▶ **What this task involves**
Find the line with "blue headphones: 14 -> 12" in the entries below, then reproduce it and every line after it down to and including the line with "orange hammer: 4 -> 5", exactly.

▶ **Input data**
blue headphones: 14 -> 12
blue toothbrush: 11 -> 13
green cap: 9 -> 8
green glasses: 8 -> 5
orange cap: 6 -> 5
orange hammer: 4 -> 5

---

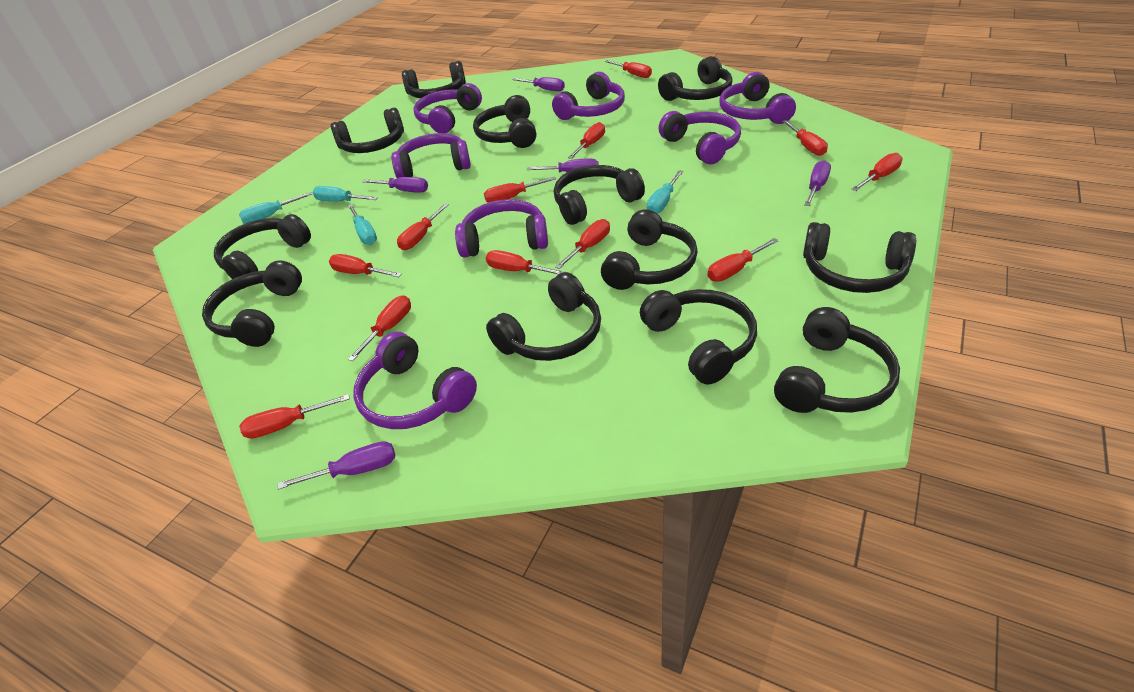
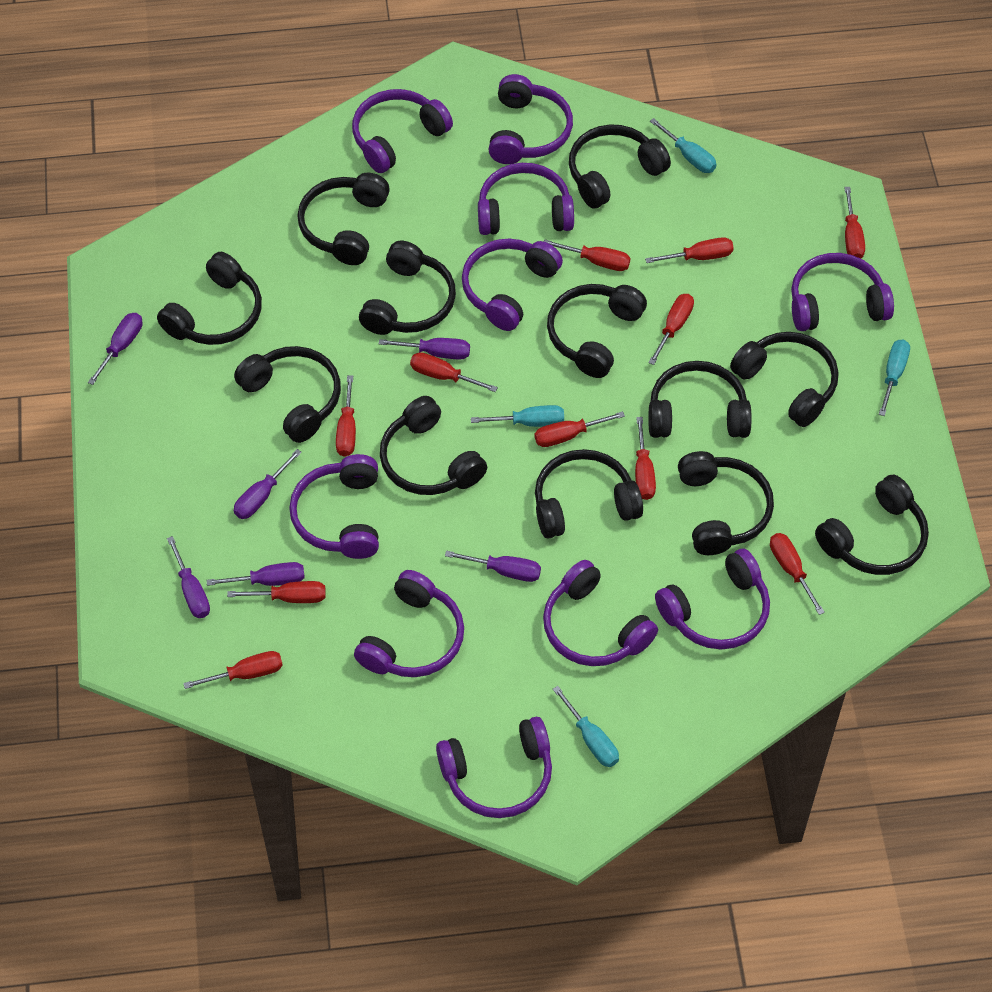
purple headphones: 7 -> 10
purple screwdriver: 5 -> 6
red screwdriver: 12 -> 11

▶ **Response**
blue headphones: 14 -> 12
blue toothbrush: 11 -> 13
green cap: 9 -> 8
green glasses: 8 -> 5
orange cap: 6 -> 5
orange hammer: 4 -> 5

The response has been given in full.